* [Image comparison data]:
"""
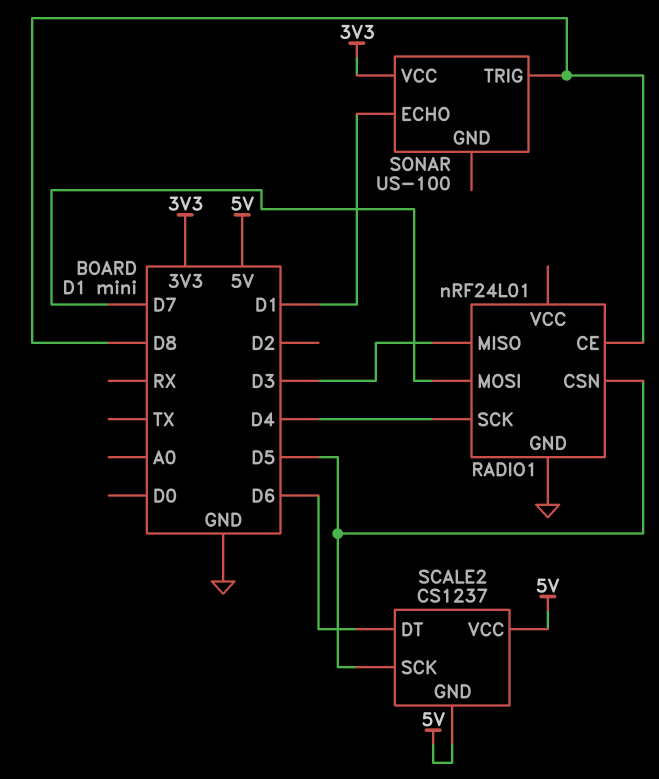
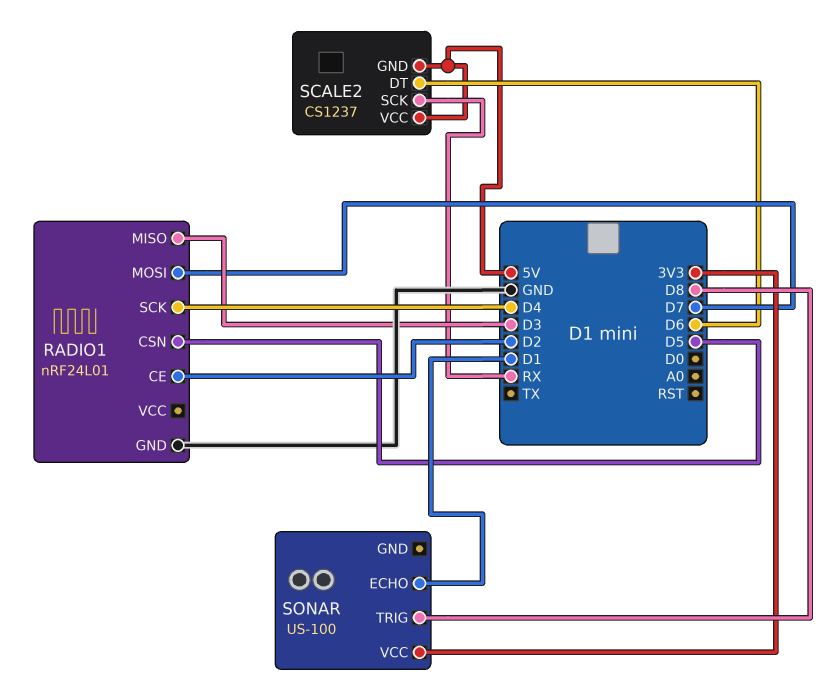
RADIO1 pin CE: D8 -> D2
SCALE2 pin SCK: D5 -> RX

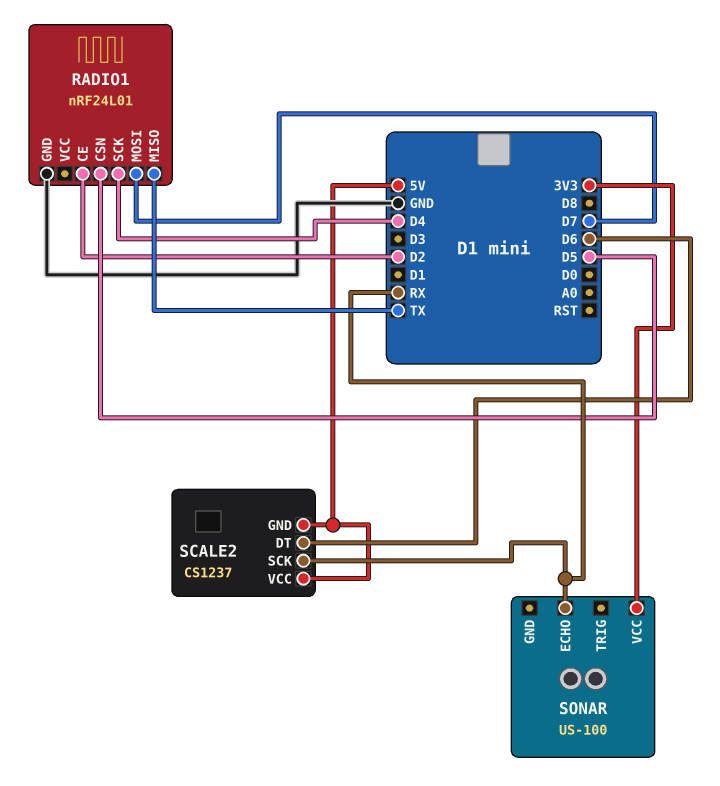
RADIO1 pin MISO: D3 -> TX
SONAR pin ECHO: D1 -> RX
SONAR pin TRIG: D8 -> none

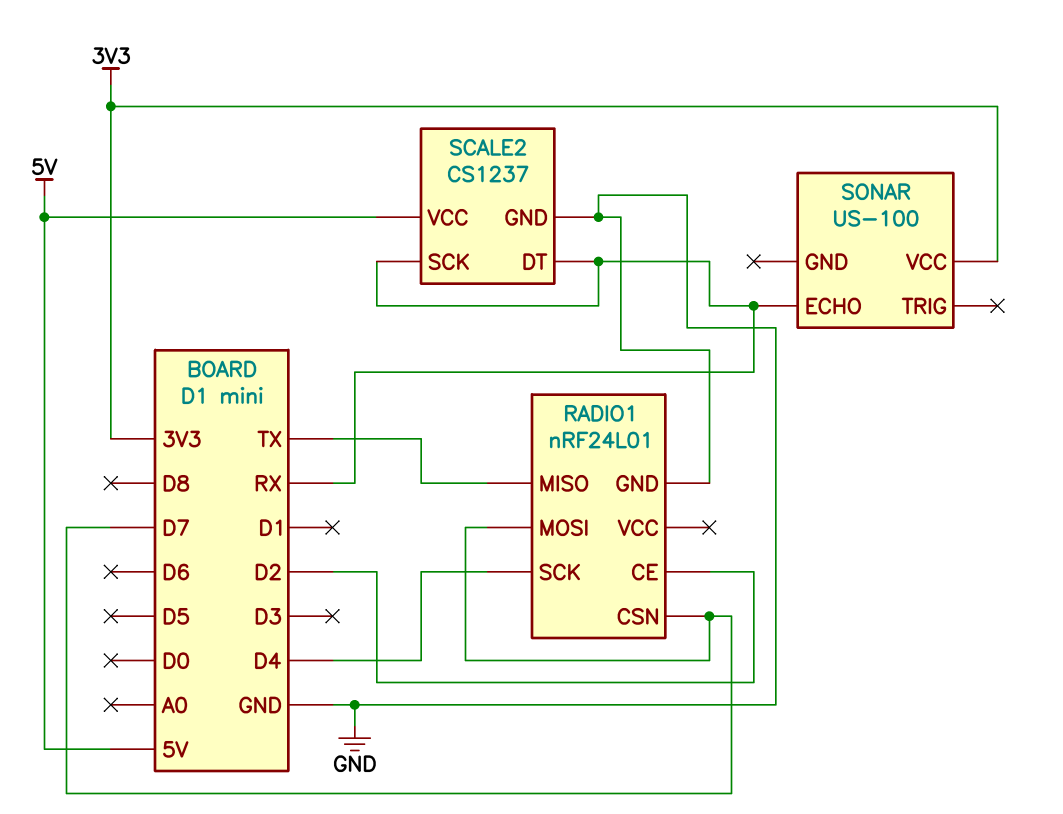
RADIO1 pin CSN: D5 -> D7
SCALE2 pin DT: D6 -> RX
SCALE2 pin GND: 5V -> GND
"""
Restate the data word for word and exclude every picture.

* [Task result]:
RADIO1 pin CE: D8 -> D2
SCALE2 pin SCK: D5 -> RX

RADIO1 pin MISO: D3 -> TX
SONAR pin ECHO: D1 -> RX
SONAR pin TRIG: D8 -> none

RADIO1 pin CSN: D5 -> D7
SCALE2 pin DT: D6 -> RX
SCALE2 pin GND: 5V -> GND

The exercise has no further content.